■ Problem requirements
Below this line is a set of entries; quote exactly the lines from the line that contains "(568, 302) = (274, 226): green goblet -> none" to the line that contains "(116, 293) = (534, 117): none -> brown teapot", both lines included.

■ Extracted data
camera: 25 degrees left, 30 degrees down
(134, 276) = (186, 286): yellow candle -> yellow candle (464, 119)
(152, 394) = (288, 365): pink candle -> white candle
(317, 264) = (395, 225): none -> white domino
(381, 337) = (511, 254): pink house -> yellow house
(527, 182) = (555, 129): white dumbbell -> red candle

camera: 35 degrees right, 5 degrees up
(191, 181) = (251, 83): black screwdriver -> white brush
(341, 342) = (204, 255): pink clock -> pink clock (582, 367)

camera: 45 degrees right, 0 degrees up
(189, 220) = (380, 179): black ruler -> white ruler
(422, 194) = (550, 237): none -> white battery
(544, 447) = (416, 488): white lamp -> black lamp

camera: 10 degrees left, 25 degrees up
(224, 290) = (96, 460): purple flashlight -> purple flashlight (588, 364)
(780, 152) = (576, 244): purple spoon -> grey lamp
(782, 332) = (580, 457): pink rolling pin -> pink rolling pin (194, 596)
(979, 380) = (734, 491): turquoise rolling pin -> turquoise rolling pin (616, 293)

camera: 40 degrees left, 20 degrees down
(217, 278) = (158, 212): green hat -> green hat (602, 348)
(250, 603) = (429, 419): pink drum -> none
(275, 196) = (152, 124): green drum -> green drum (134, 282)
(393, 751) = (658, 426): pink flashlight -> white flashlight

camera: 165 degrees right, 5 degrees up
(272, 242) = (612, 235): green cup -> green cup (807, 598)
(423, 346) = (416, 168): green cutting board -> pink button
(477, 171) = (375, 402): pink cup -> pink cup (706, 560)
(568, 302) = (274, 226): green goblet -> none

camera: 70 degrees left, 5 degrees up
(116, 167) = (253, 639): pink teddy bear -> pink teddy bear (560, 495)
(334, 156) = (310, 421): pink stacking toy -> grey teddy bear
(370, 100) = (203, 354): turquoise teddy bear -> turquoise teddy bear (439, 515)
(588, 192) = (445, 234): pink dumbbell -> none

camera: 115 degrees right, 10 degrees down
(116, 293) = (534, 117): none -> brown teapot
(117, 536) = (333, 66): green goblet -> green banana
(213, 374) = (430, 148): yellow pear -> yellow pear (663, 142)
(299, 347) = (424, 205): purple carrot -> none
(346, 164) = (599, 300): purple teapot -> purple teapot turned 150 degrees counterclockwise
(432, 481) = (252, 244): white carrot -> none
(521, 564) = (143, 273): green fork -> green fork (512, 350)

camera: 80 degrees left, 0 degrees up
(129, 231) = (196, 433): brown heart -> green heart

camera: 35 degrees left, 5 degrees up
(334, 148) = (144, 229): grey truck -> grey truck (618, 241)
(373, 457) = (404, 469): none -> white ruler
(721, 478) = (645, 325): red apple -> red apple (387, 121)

■ Task answer
(568, 302) = (274, 226): green goblet -> none

camera: 70 degrees left, 5 degrees up
(116, 167) = (253, 639): pink teddy bear -> pink teddy bear (560, 495)
(334, 156) = (310, 421): pink stacking toy -> grey teddy bear
(370, 100) = (203, 354): turquoise teddy bear -> turquoise teddy bear (439, 515)
(588, 192) = (445, 234): pink dumbbell -> none

camera: 115 degrees right, 10 degrees down
(116, 293) = (534, 117): none -> brown teapot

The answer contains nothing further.